>> start

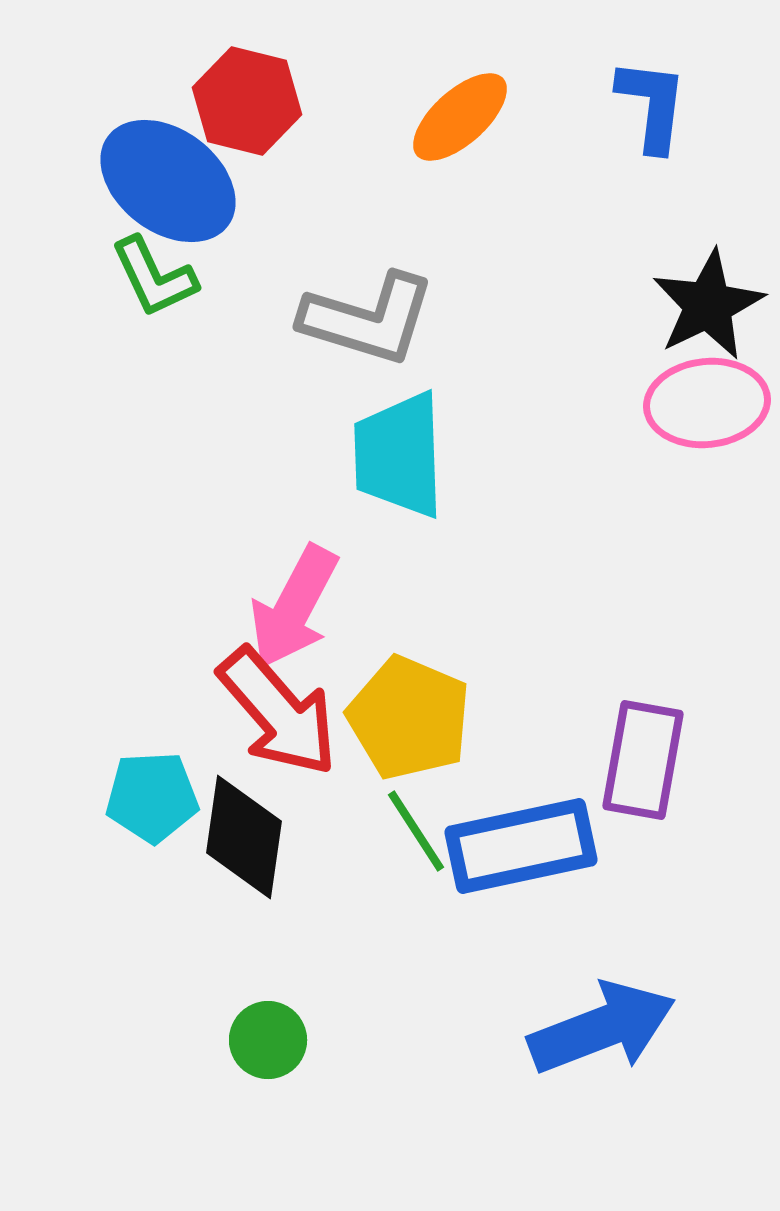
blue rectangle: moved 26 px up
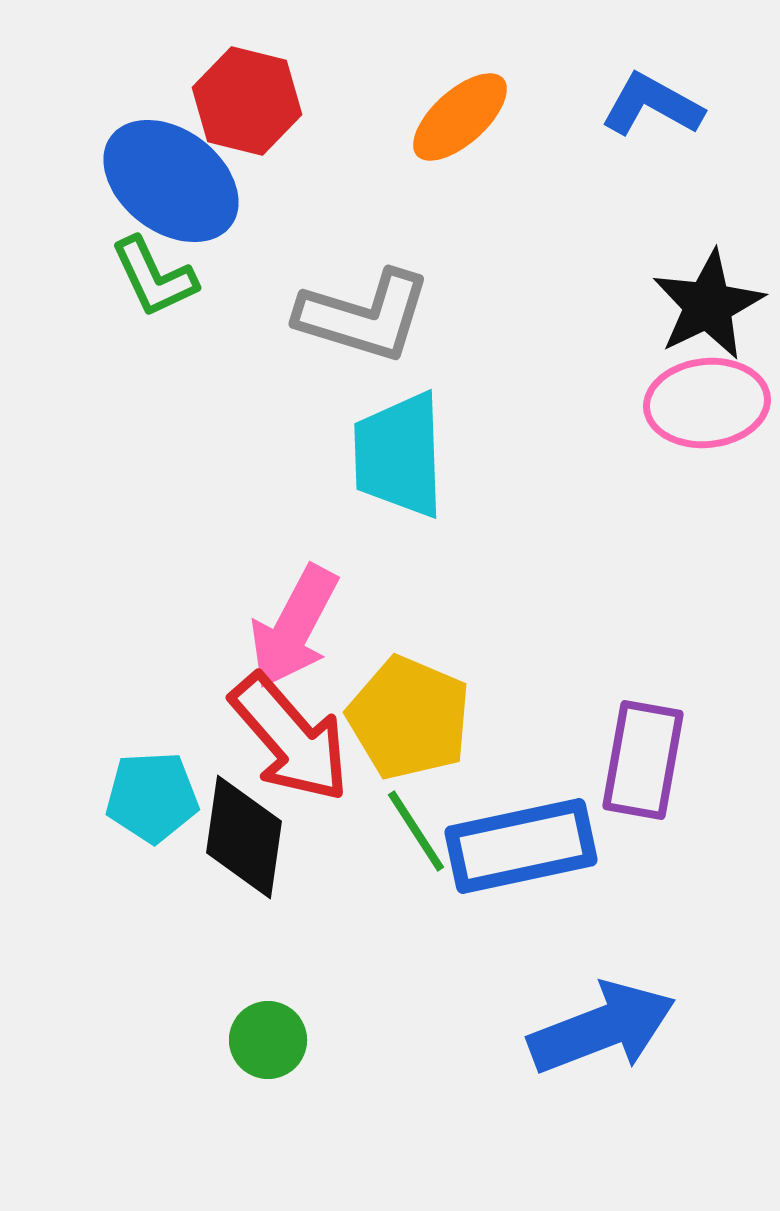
blue L-shape: rotated 68 degrees counterclockwise
blue ellipse: moved 3 px right
gray L-shape: moved 4 px left, 3 px up
pink arrow: moved 20 px down
red arrow: moved 12 px right, 26 px down
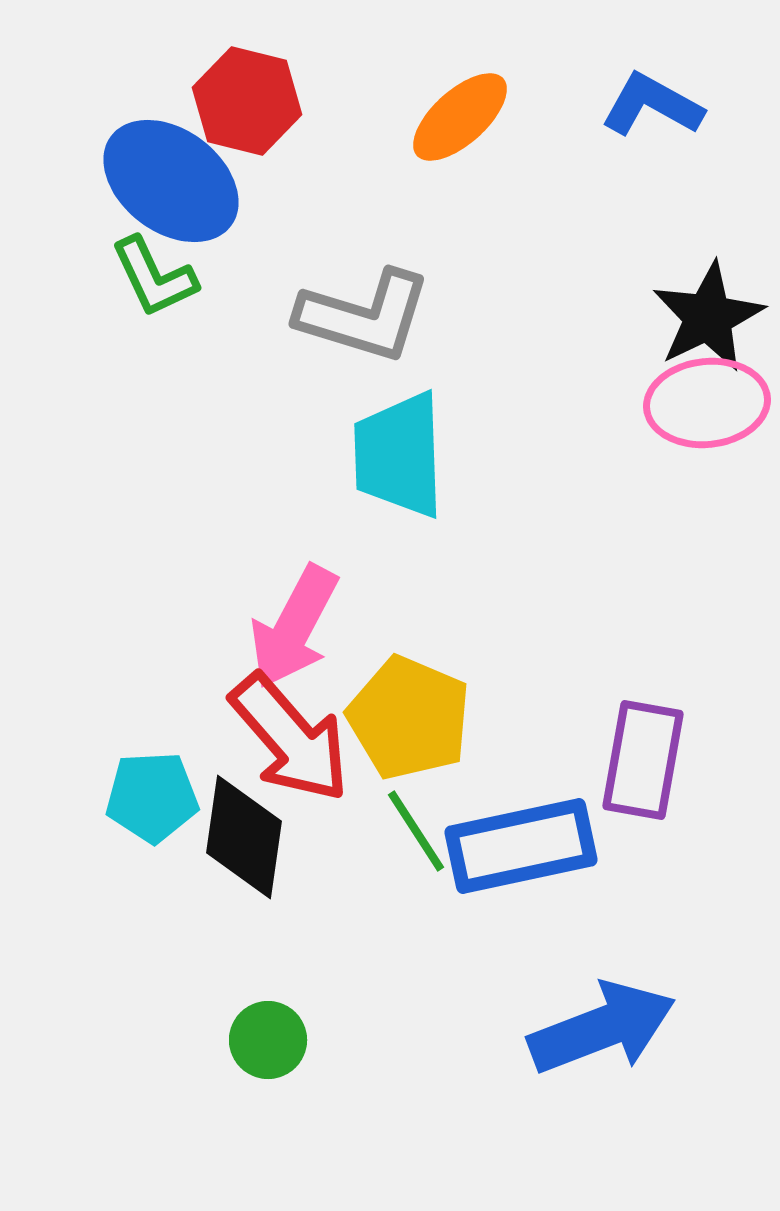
black star: moved 12 px down
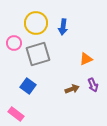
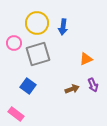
yellow circle: moved 1 px right
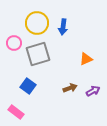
purple arrow: moved 6 px down; rotated 96 degrees counterclockwise
brown arrow: moved 2 px left, 1 px up
pink rectangle: moved 2 px up
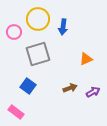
yellow circle: moved 1 px right, 4 px up
pink circle: moved 11 px up
purple arrow: moved 1 px down
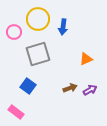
purple arrow: moved 3 px left, 2 px up
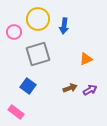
blue arrow: moved 1 px right, 1 px up
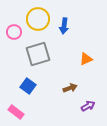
purple arrow: moved 2 px left, 16 px down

>> end

To be done: Rewrite the lines of all the items above, putting "anticlockwise" wherever "counterclockwise" appears and keeping everything else the same. Omit the pictures from your answer.

Answer to the problem:
blue rectangle: moved 26 px up
blue L-shape: rotated 68 degrees anticlockwise
blue ellipse: moved 3 px right
gray L-shape: moved 4 px left, 3 px up
pink arrow: moved 20 px down
red arrow: moved 12 px right, 26 px down
black star: moved 12 px down
yellow circle: moved 1 px right
purple arrow: moved 6 px down; rotated 96 degrees anticlockwise
brown arrow: moved 2 px left, 1 px up
pink rectangle: moved 2 px up
yellow circle: moved 1 px right, 4 px up
pink circle: moved 11 px up
purple arrow: moved 1 px down
purple arrow: moved 3 px left, 2 px up
blue arrow: moved 1 px right, 1 px up
purple arrow: moved 2 px left, 16 px down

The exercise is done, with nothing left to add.